> **About this exercise**:
Show each line of the data below that has the string "relocated" in it.

> **Information supplied**:

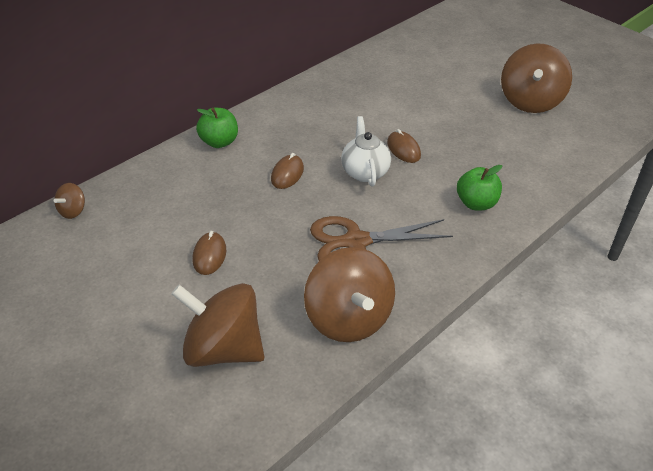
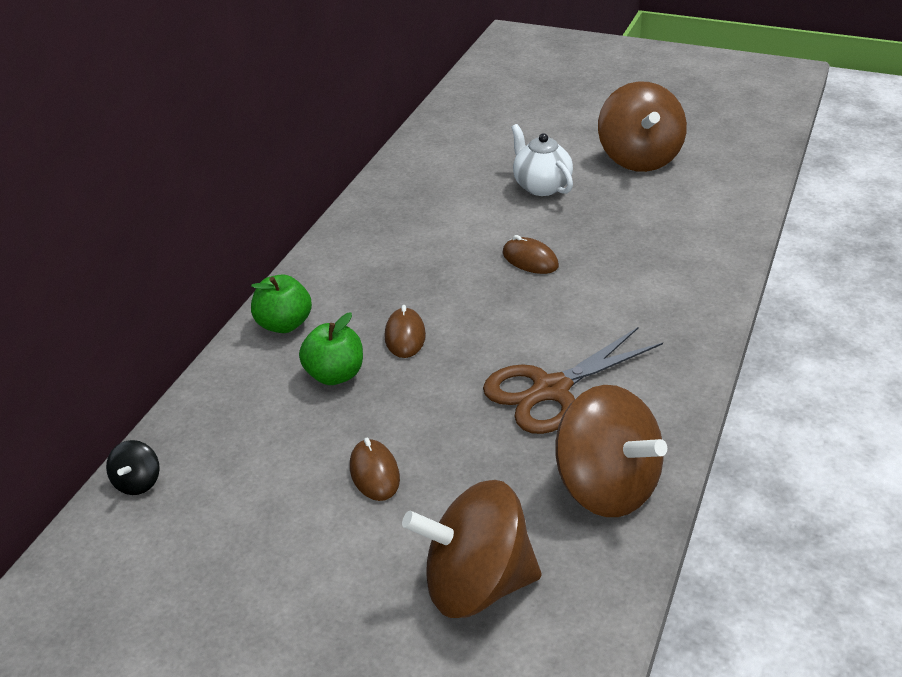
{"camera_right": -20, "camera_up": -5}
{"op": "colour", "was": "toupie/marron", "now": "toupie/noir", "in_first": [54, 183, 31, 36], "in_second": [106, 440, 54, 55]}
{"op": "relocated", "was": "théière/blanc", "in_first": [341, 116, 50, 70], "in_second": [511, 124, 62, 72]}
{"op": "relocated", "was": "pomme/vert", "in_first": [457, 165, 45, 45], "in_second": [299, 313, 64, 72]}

> **Answer for this exercise**:
{"op": "relocated", "was": "théière/blanc", "in_first": [341, 116, 50, 70], "in_second": [511, 124, 62, 72]}
{"op": "relocated", "was": "pomme/vert", "in_first": [457, 165, 45, 45], "in_second": [299, 313, 64, 72]}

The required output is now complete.